*** Data for the task Section Begins ***

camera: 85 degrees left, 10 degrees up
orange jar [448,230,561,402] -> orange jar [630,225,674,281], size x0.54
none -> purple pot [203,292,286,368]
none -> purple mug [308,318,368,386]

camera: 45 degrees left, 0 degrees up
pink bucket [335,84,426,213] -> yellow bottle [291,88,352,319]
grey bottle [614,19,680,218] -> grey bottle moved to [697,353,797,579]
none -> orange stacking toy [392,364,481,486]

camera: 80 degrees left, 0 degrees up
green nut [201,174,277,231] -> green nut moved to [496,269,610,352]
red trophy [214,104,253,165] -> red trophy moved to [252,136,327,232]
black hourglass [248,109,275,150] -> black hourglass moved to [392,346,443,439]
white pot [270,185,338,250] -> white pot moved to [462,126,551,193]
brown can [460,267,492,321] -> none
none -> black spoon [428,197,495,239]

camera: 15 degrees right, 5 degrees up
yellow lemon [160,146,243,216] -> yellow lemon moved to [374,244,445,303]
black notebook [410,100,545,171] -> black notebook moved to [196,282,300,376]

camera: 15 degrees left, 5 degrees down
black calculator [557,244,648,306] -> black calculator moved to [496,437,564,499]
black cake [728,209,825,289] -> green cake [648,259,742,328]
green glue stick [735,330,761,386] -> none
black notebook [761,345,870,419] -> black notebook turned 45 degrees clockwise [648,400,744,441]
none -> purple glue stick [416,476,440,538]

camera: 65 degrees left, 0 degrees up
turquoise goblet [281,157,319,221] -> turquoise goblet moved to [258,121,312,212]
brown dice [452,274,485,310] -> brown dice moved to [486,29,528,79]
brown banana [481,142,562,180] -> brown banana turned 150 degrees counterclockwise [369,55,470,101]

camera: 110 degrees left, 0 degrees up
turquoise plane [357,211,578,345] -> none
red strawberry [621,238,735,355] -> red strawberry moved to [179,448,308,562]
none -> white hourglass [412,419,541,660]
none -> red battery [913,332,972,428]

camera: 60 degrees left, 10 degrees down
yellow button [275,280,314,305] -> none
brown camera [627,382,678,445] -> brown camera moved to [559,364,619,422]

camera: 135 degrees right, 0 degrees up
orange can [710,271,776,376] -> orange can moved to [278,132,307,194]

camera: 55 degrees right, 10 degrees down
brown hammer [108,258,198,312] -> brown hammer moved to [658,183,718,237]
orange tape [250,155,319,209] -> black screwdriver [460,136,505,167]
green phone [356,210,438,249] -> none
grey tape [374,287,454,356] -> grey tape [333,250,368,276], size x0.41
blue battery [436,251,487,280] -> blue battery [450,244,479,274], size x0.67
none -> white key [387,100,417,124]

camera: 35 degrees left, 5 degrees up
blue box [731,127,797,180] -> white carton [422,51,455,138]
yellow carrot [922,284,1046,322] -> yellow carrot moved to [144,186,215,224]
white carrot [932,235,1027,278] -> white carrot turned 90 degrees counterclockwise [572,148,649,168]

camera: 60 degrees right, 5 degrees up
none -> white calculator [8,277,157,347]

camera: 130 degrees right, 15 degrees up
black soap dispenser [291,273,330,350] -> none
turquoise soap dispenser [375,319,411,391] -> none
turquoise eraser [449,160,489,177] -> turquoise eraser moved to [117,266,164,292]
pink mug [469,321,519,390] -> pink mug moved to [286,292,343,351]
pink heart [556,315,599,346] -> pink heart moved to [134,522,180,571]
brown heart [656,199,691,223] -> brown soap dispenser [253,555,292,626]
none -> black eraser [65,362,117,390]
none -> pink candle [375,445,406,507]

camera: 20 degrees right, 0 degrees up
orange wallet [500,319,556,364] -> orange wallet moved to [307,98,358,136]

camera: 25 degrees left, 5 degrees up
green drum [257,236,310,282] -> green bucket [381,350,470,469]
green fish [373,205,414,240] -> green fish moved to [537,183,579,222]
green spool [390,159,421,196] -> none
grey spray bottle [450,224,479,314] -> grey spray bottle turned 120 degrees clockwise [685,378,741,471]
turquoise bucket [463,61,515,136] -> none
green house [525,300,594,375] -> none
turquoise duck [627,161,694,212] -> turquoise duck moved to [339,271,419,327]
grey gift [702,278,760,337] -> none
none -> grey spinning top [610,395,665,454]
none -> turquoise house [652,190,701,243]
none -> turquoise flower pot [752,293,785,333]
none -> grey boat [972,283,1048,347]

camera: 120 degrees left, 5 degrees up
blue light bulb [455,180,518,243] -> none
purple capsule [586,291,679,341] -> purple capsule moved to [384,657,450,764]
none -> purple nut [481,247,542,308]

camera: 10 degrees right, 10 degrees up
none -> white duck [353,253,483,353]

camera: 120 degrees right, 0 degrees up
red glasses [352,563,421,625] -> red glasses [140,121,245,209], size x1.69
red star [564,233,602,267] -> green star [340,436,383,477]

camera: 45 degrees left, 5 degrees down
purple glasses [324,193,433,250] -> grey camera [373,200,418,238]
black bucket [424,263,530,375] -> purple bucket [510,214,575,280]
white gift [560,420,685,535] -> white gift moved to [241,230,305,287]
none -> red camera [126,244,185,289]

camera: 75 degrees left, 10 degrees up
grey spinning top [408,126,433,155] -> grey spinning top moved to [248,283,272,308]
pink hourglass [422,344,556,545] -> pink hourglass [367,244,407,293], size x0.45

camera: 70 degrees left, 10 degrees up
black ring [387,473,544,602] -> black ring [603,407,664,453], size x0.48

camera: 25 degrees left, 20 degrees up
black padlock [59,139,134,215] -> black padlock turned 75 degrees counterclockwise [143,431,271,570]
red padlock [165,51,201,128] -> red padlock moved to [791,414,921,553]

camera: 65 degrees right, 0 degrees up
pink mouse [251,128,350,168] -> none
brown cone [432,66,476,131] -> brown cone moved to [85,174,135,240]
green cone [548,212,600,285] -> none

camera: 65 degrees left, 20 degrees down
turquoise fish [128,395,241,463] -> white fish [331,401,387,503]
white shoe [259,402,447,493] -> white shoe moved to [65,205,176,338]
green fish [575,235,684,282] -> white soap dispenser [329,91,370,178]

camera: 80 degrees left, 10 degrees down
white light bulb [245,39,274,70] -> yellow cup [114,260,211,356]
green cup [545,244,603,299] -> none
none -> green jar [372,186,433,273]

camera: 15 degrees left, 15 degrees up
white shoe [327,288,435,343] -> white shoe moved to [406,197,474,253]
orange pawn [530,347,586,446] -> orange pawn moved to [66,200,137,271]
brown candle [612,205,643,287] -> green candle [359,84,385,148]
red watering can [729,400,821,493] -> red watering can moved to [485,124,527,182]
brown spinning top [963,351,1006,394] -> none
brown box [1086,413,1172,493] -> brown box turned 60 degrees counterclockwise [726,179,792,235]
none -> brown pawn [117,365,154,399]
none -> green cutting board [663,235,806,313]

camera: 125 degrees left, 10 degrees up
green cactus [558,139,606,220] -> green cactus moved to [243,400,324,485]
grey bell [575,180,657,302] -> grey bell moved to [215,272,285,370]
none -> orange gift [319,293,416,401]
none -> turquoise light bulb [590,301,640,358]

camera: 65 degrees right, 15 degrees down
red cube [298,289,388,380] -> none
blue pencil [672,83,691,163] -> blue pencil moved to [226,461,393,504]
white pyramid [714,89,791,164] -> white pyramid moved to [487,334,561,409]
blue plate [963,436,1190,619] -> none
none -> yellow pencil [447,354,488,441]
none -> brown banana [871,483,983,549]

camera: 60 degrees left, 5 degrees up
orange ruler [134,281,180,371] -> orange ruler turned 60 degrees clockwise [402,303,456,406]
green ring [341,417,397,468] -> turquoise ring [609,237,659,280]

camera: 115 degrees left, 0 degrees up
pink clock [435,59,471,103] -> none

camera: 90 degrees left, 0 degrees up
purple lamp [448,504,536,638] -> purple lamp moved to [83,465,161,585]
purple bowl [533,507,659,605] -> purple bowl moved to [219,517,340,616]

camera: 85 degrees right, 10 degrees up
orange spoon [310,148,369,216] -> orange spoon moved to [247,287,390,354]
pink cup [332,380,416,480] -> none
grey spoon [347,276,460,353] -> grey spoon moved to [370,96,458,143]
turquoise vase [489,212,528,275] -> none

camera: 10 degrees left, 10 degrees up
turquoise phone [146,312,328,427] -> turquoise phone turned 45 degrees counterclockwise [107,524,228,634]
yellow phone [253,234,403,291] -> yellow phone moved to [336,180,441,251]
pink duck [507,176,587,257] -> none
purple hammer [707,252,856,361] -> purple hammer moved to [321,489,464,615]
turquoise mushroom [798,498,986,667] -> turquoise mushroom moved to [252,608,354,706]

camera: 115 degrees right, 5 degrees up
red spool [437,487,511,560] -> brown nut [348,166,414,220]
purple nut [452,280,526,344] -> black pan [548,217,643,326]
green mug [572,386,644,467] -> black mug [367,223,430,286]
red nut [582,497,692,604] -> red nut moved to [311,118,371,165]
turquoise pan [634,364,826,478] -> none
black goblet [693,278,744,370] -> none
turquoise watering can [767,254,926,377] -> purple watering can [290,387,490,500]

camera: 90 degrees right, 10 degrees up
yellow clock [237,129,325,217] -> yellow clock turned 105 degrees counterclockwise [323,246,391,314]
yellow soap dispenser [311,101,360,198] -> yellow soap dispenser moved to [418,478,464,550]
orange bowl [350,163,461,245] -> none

*** Data for the task Section Ends ***

Please give back only the lines between the first line of the entries and the line with "pink bucket [335,84,426,213]", both ends included, word for word.

camera: 85 degrees left, 10 degrees up
orange jar [448,230,561,402] -> orange jar [630,225,674,281], size x0.54
none -> purple pot [203,292,286,368]
none -> purple mug [308,318,368,386]

camera: 45 degrees left, 0 degrees up
pink bucket [335,84,426,213] -> yellow bottle [291,88,352,319]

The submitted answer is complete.